- **Exercise details**
For the listing below, give the number of lines that contain the word "STEPPER" and no other text.

________________

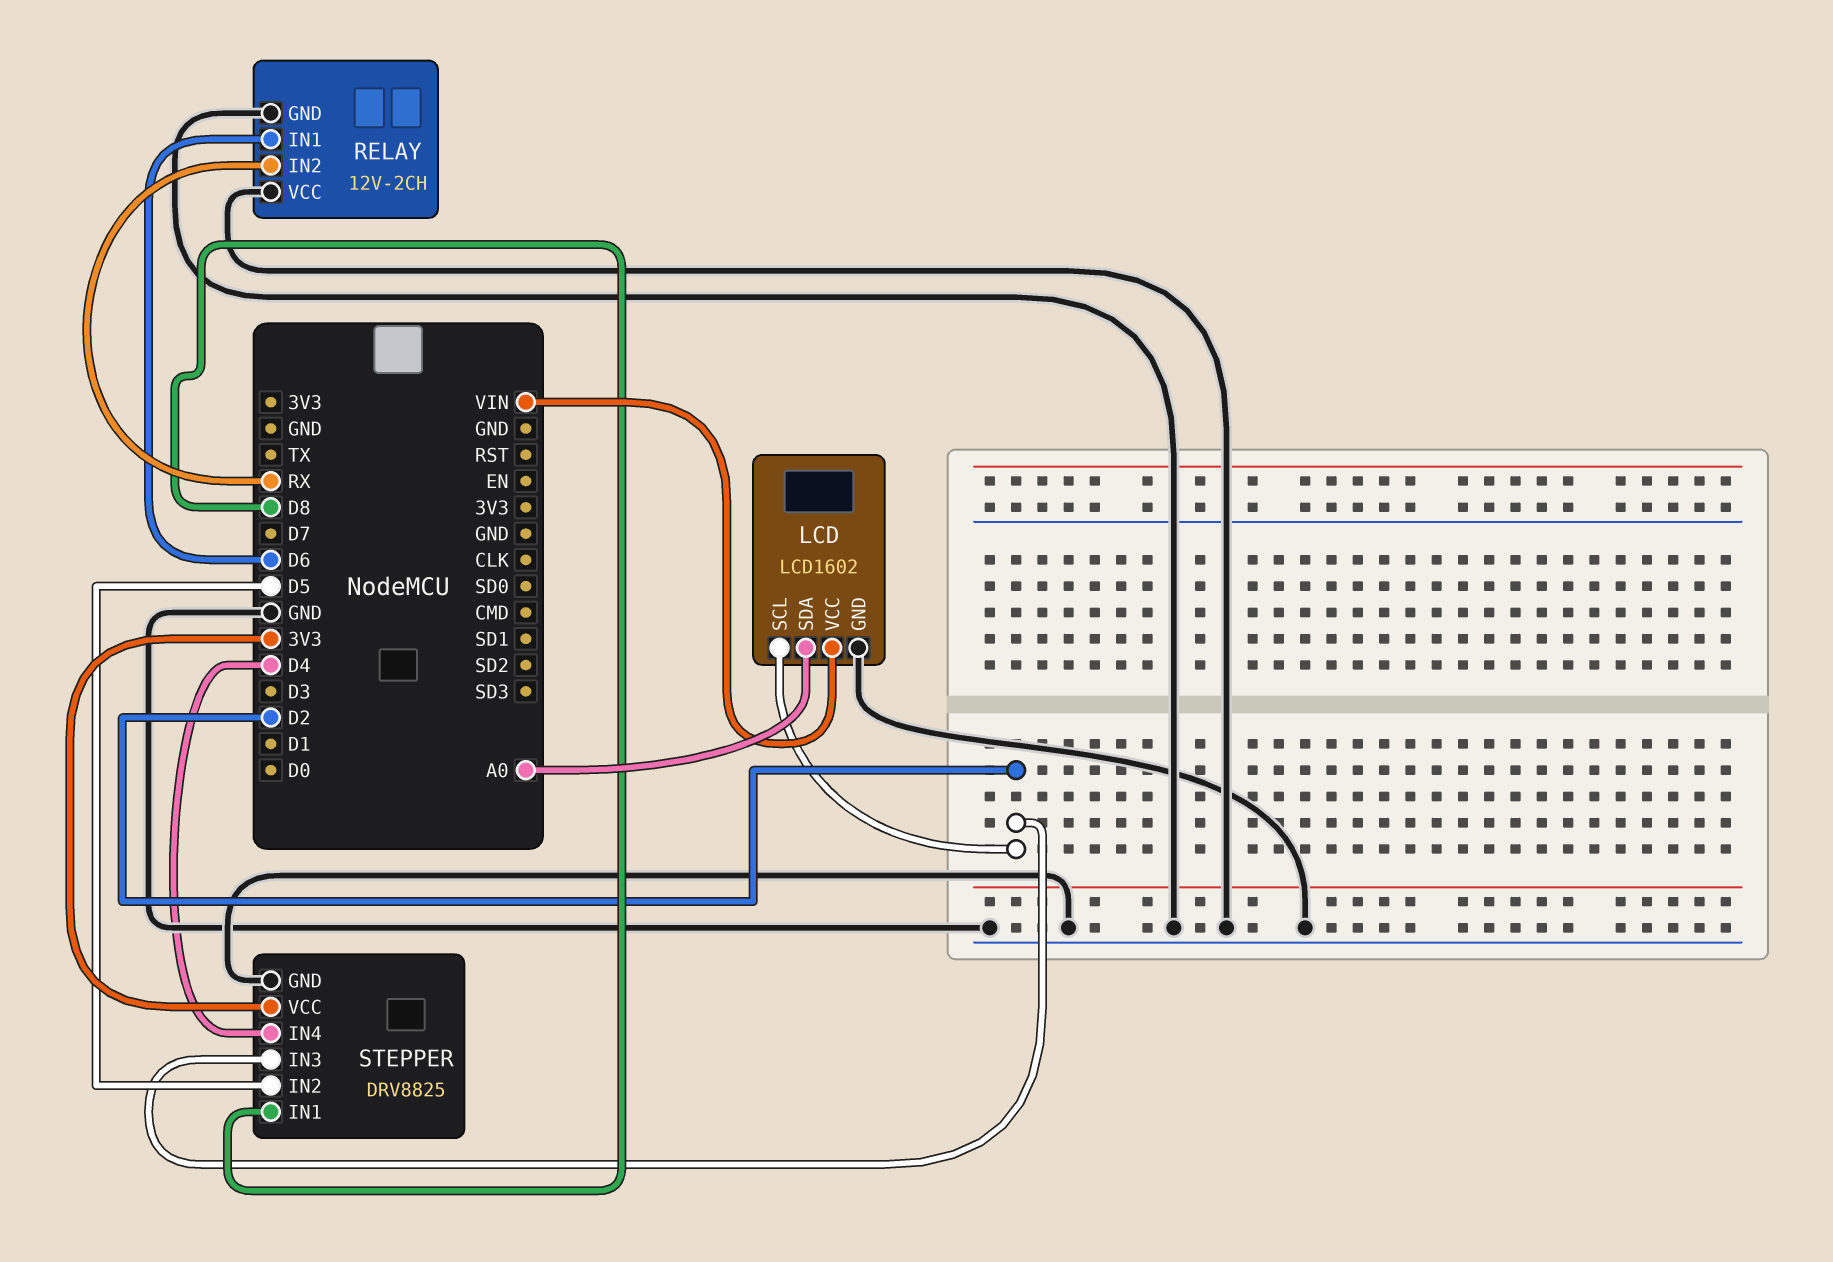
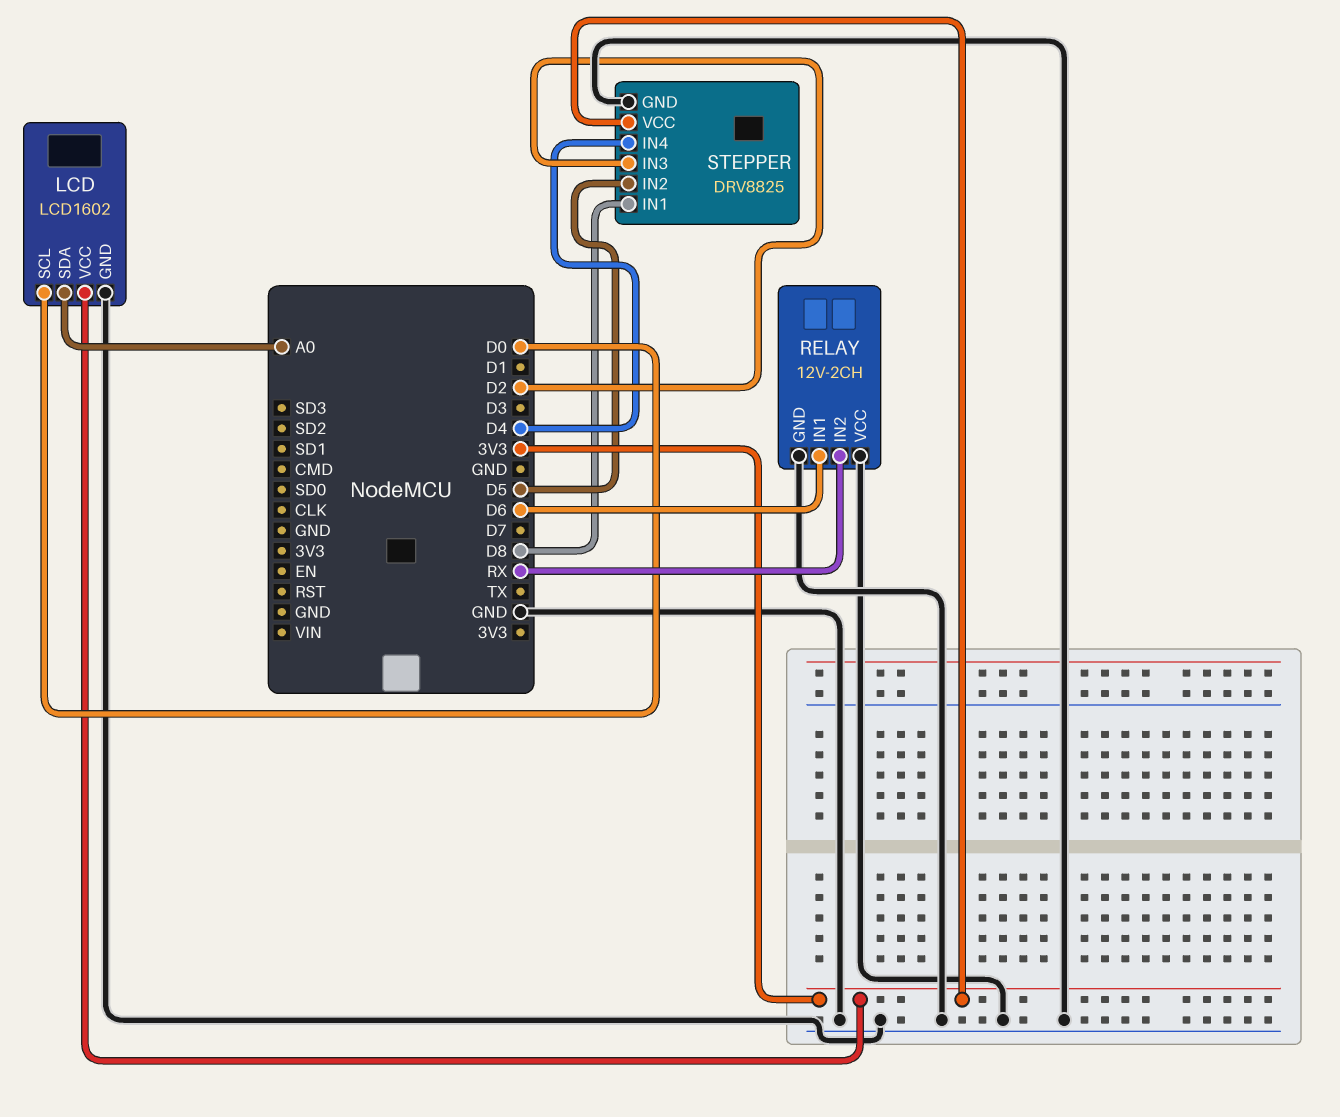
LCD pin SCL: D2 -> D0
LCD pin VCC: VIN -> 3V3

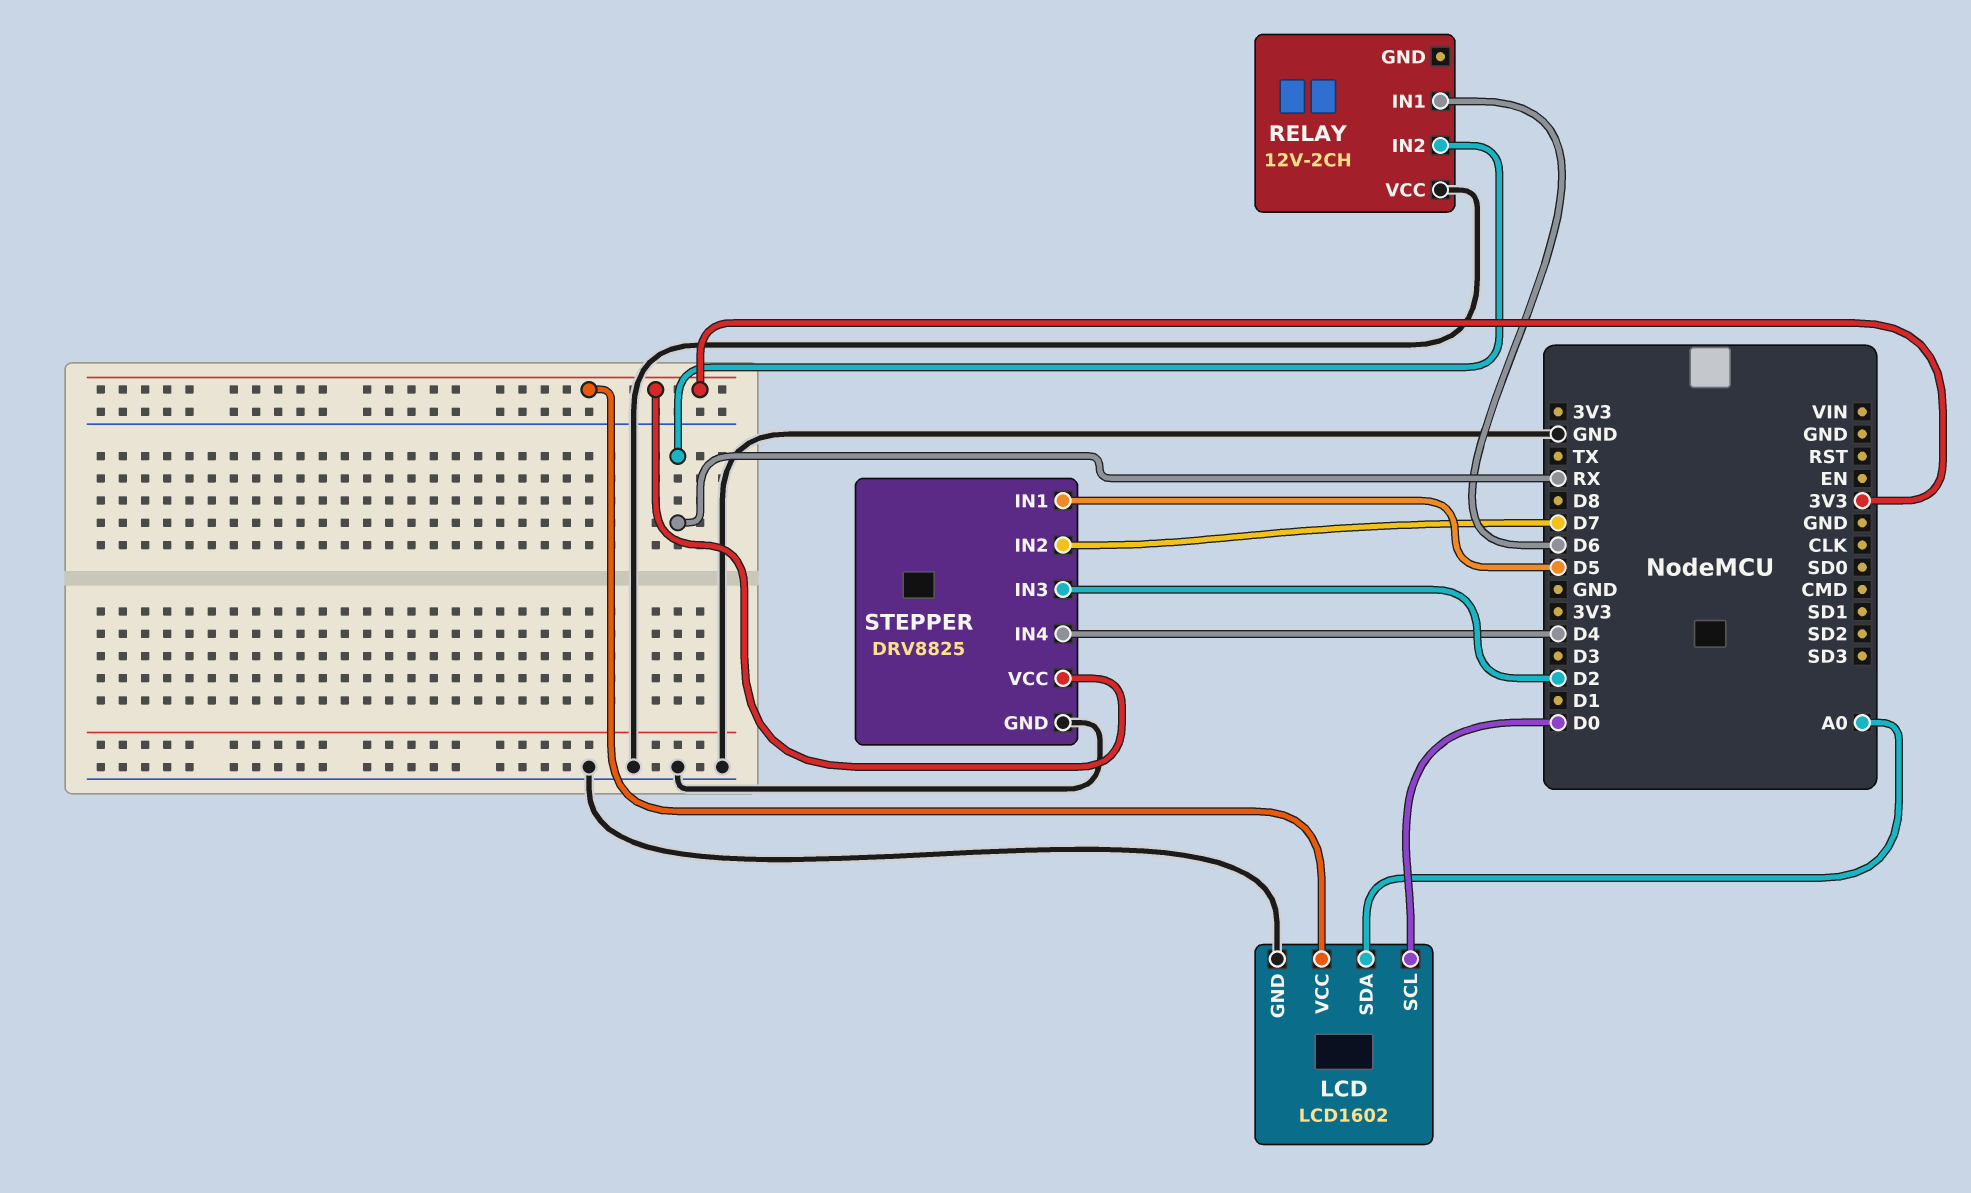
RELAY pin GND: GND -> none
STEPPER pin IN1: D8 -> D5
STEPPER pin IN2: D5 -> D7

________________

- **Answer to this problem**
2